━━━ Dataset

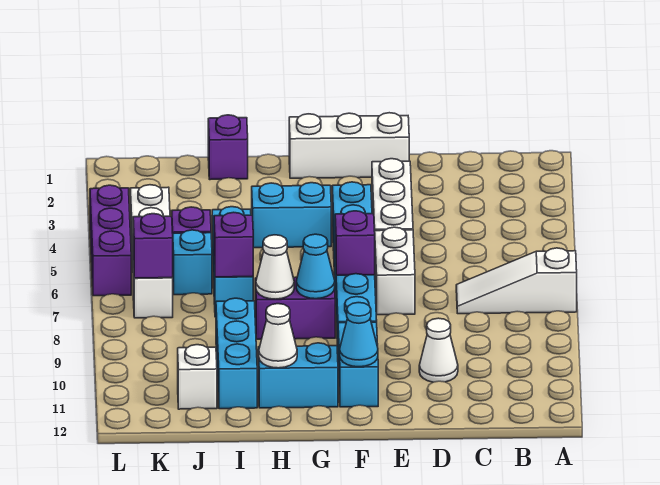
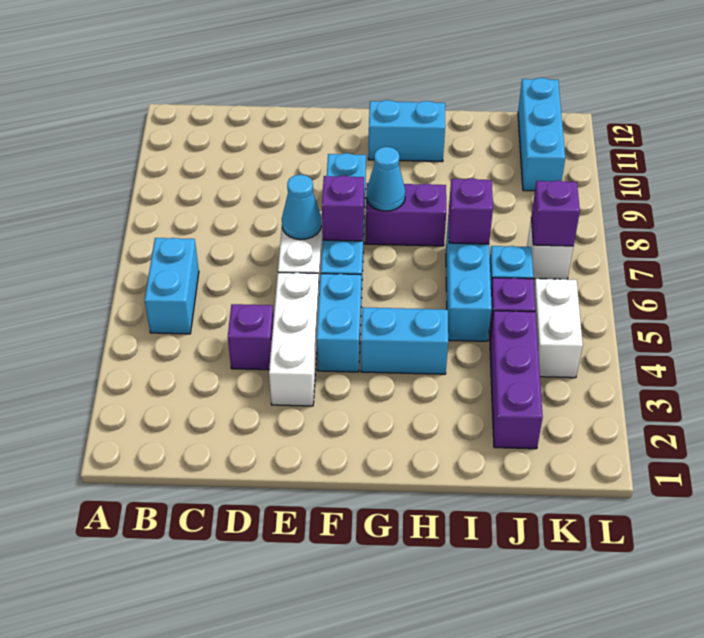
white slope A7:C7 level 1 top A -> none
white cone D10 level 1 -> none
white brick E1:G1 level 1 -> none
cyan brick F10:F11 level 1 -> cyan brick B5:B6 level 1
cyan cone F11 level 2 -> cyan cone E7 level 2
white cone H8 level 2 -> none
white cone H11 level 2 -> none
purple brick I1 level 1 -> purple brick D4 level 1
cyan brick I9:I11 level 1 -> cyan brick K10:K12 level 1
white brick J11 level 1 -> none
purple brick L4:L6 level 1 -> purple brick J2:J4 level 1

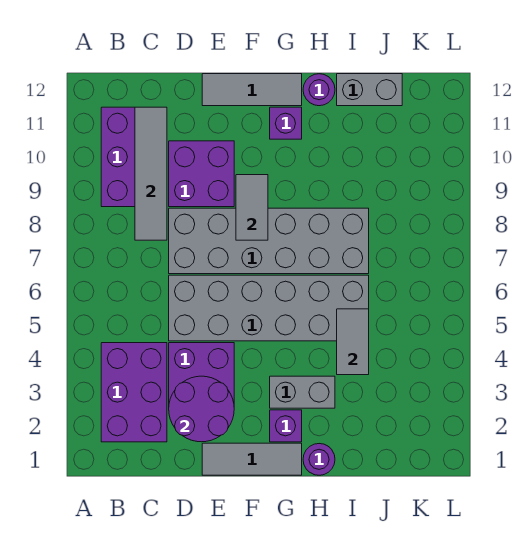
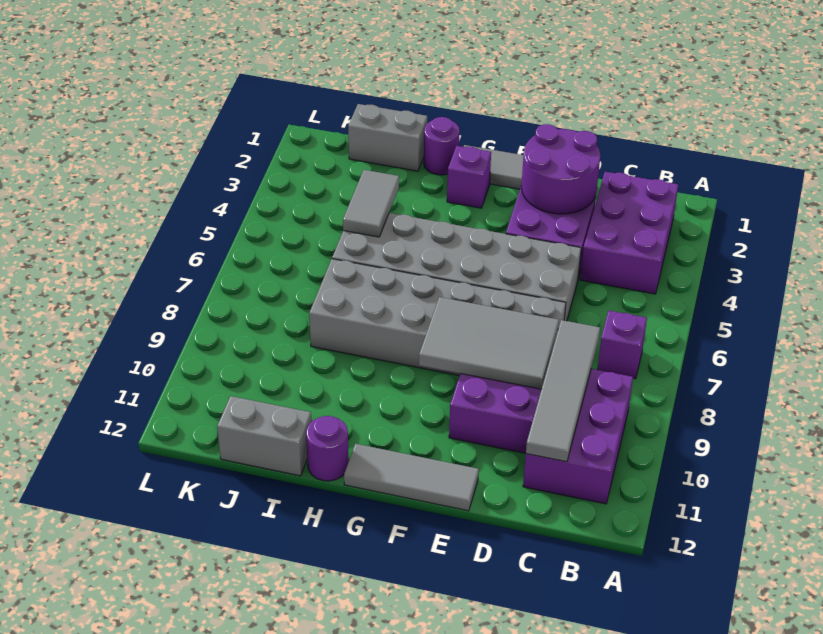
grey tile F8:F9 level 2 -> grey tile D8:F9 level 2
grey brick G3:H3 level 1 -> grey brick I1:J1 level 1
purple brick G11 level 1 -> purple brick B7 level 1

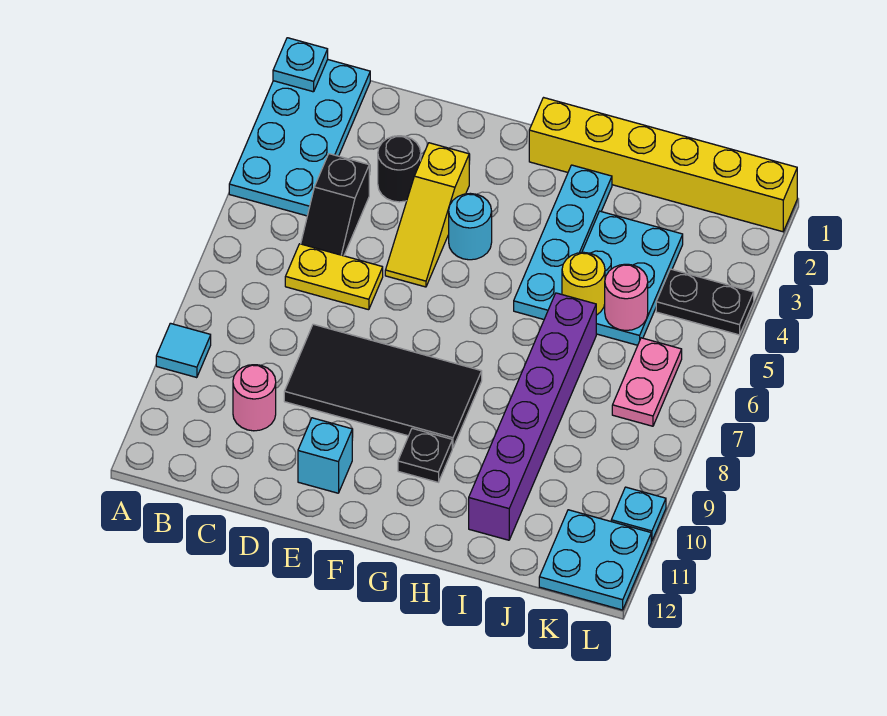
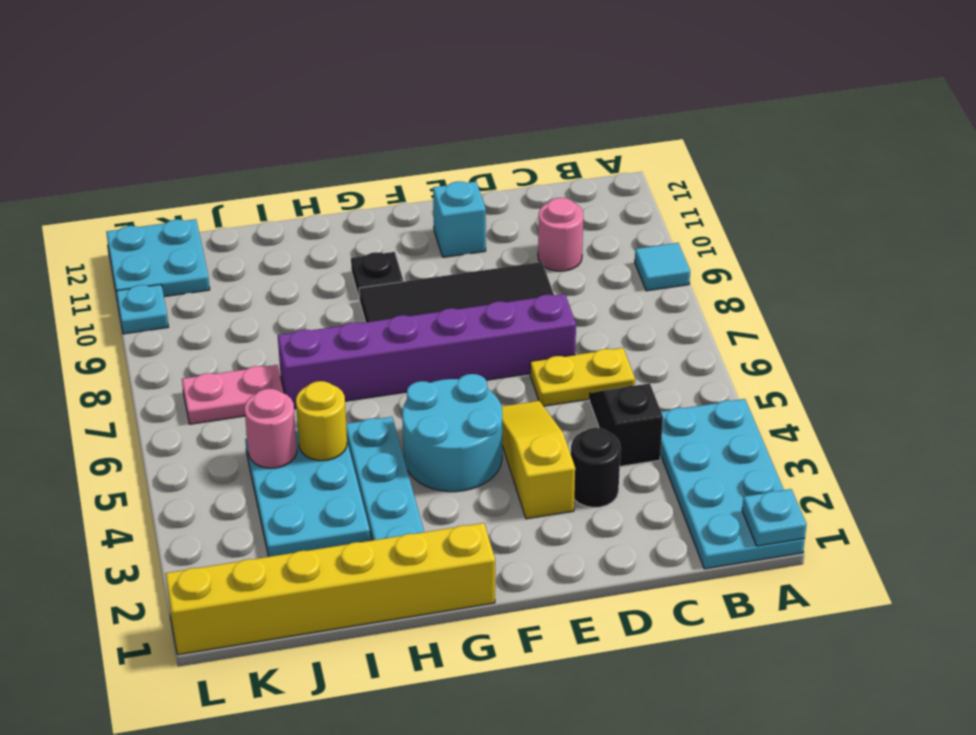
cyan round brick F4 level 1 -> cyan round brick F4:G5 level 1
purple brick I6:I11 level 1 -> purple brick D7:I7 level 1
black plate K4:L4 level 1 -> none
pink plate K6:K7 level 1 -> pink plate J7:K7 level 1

━━━━━━

* What you need to do *
With the pictures omitted, repeat the full set of records above exactly.

* Result of the exercise *
white slope A7:C7 level 1 top A -> none
white cone D10 level 1 -> none
white brick E1:G1 level 1 -> none
cyan brick F10:F11 level 1 -> cyan brick B5:B6 level 1
cyan cone F11 level 2 -> cyan cone E7 level 2
white cone H8 level 2 -> none
white cone H11 level 2 -> none
purple brick I1 level 1 -> purple brick D4 level 1
cyan brick I9:I11 level 1 -> cyan brick K10:K12 level 1
white brick J11 level 1 -> none
purple brick L4:L6 level 1 -> purple brick J2:J4 level 1

grey tile F8:F9 level 2 -> grey tile D8:F9 level 2
grey brick G3:H3 level 1 -> grey brick I1:J1 level 1
purple brick G11 level 1 -> purple brick B7 level 1

cyan round brick F4 level 1 -> cyan round brick F4:G5 level 1
purple brick I6:I11 level 1 -> purple brick D7:I7 level 1
black plate K4:L4 level 1 -> none
pink plate K6:K7 level 1 -> pink plate J7:K7 level 1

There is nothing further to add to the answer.